- Opening Delimiter -

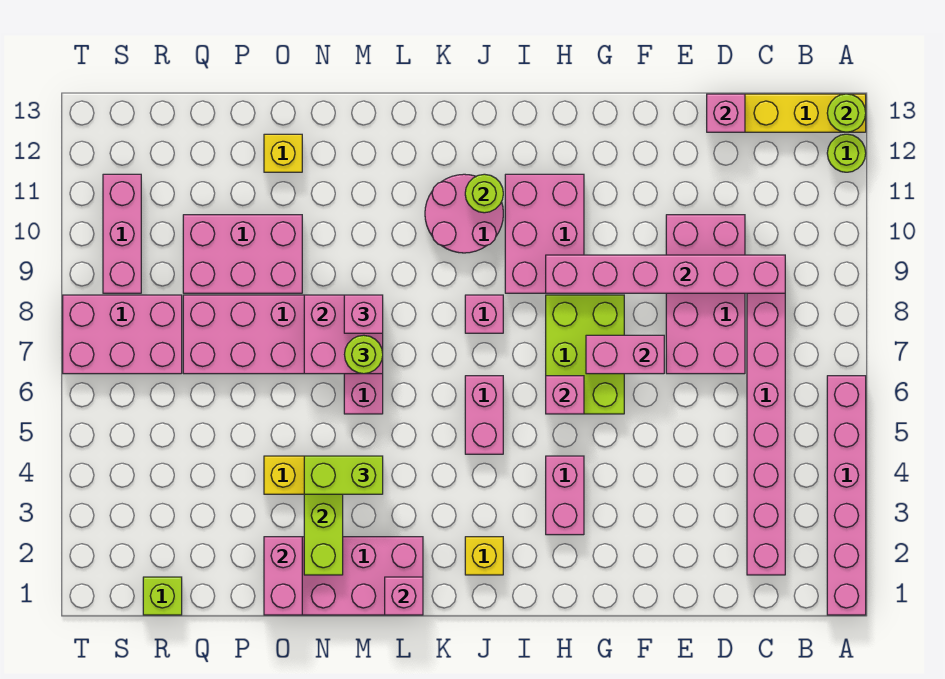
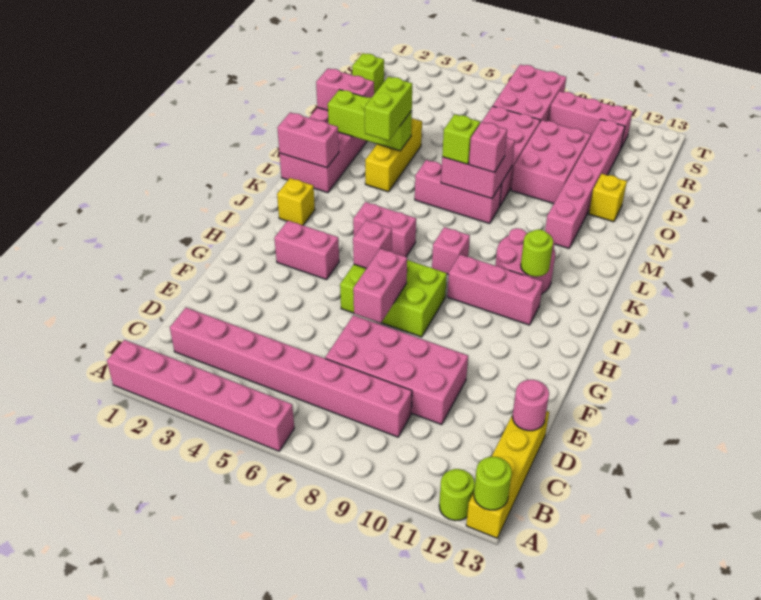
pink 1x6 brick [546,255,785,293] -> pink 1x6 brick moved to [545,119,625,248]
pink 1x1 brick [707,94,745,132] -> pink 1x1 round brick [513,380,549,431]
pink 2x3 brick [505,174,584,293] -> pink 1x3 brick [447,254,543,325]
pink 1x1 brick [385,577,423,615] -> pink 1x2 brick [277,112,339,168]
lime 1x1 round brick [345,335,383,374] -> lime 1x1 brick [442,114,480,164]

- Closing Delimiter -

**JOB:**
Reproduce each entry precisely. Leave the pictures out.

**SOLUTION TO THIS PROBLEM:**
pink 1x6 brick [546,255,785,293] -> pink 1x6 brick moved to [545,119,625,248]
pink 1x1 brick [707,94,745,132] -> pink 1x1 round brick [513,380,549,431]
pink 2x3 brick [505,174,584,293] -> pink 1x3 brick [447,254,543,325]
pink 1x1 brick [385,577,423,615] -> pink 1x2 brick [277,112,339,168]
lime 1x1 round brick [345,335,383,374] -> lime 1x1 brick [442,114,480,164]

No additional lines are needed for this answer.